**Coordinate-based change listings:**
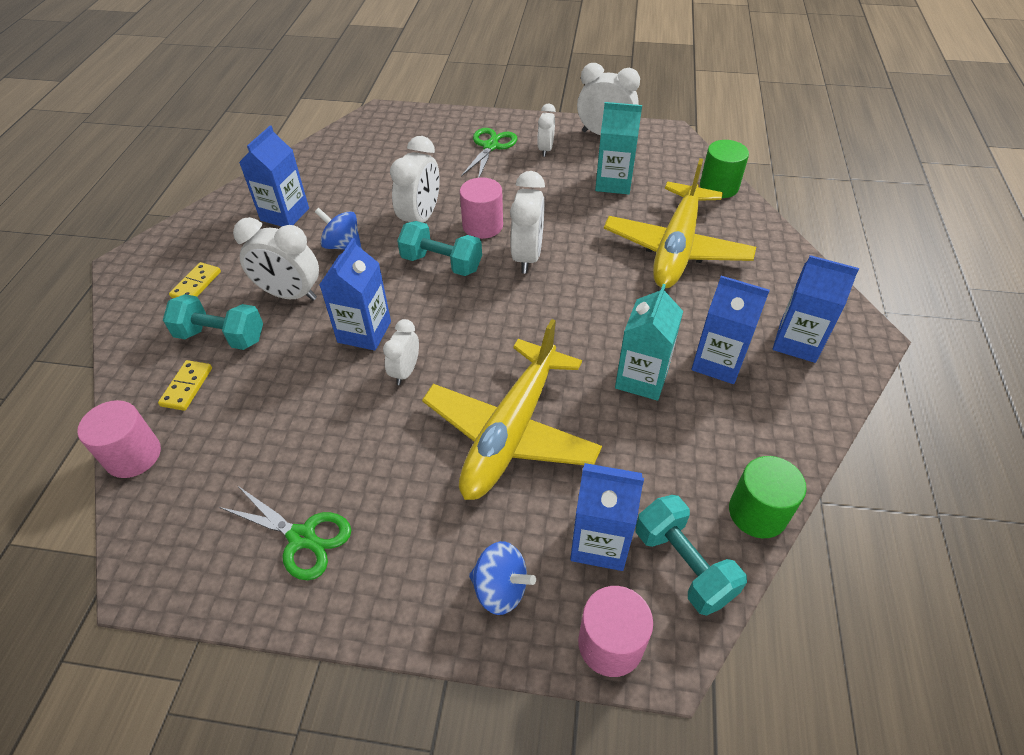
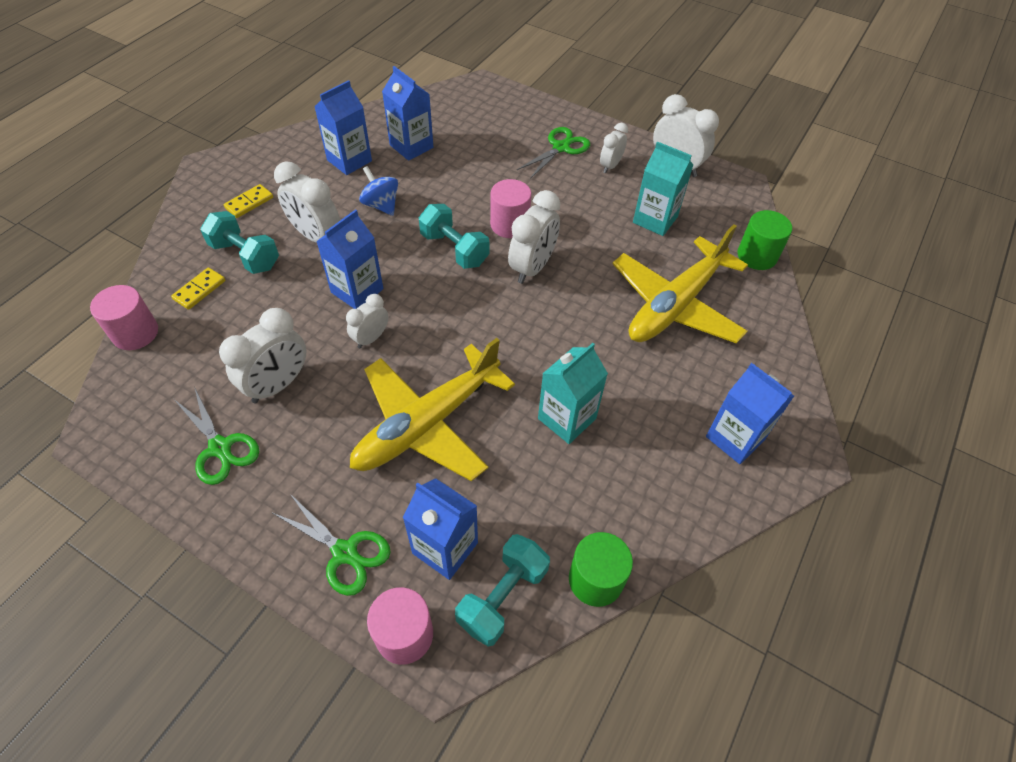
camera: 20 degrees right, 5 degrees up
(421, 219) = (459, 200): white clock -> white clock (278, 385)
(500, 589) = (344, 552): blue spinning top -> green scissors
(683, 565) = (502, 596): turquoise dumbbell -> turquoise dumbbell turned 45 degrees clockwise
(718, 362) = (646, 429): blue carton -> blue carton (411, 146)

**Exercise instructions:** Which lines of the records above contain the word "blue"? Show each of them.

**Worked solution:**
(500, 589) = (344, 552): blue spinning top -> green scissors
(718, 362) = (646, 429): blue carton -> blue carton (411, 146)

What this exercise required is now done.